__PROBLEM DETAILS__. Transcribe the records below word for word, leaving every picture out.

__SUPPLIED INFORMATION__.
☆ ☆ ☆ ☆ ☆
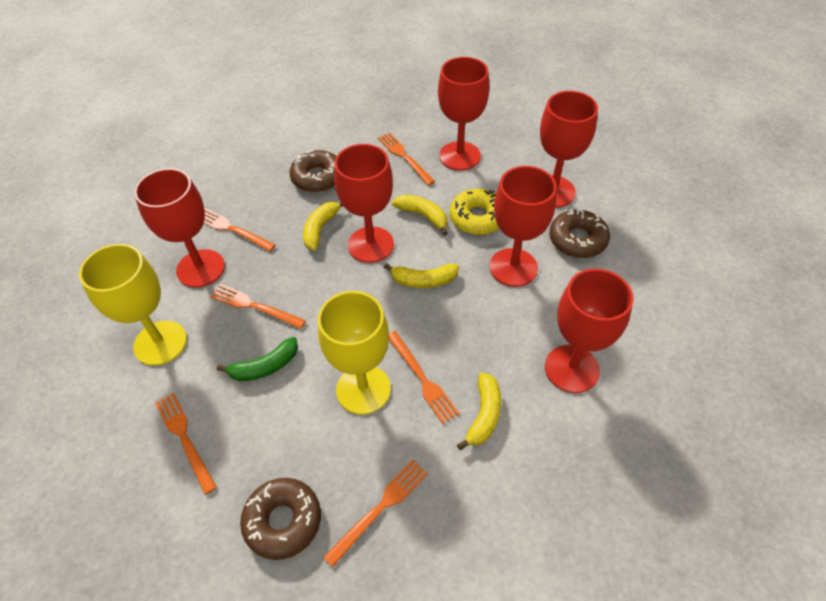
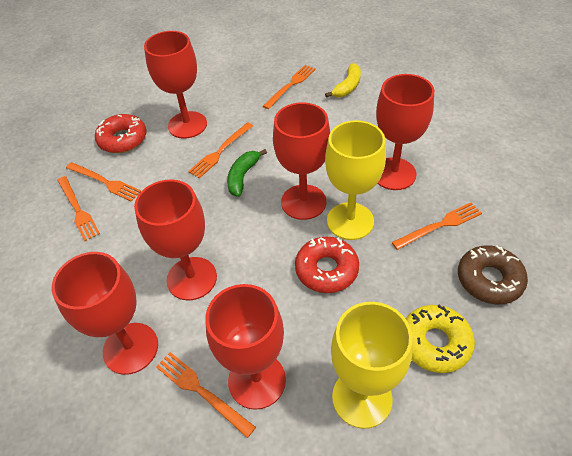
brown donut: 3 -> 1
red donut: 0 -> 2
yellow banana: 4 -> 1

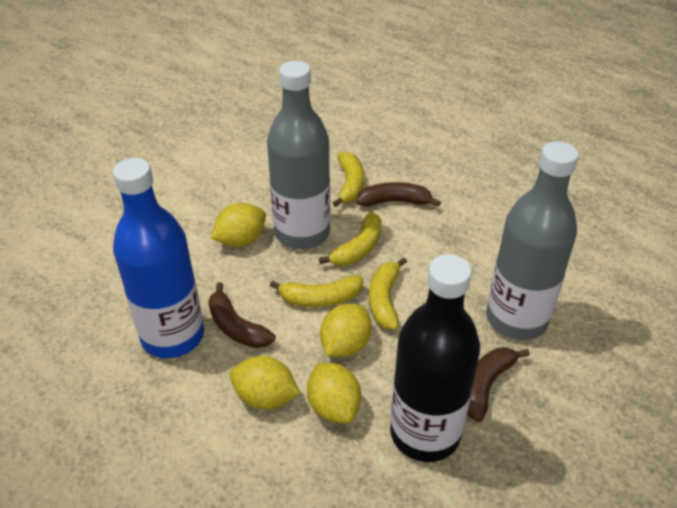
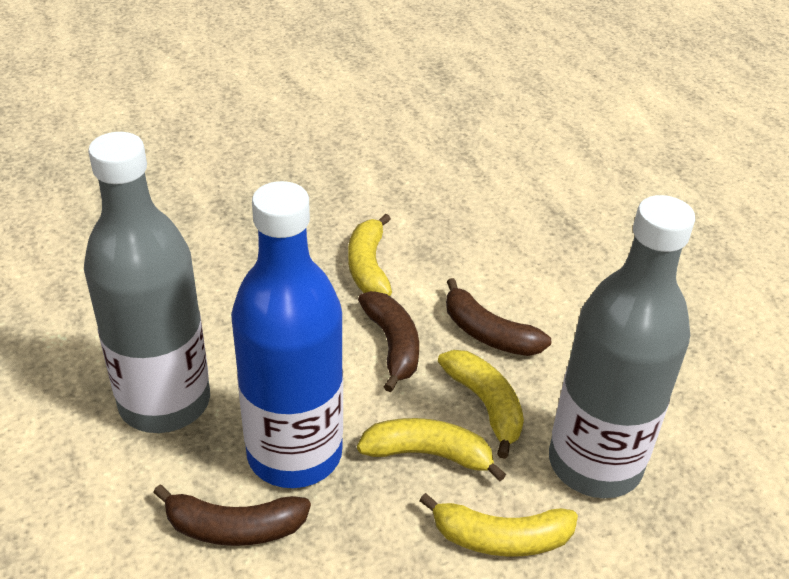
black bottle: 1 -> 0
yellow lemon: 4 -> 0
☆ ☆ ☆ ☆ ☆
__RESPONSE BELOW__.
brown donut: 3 -> 1
red donut: 0 -> 2
yellow banana: 4 -> 1

black bottle: 1 -> 0
yellow lemon: 4 -> 0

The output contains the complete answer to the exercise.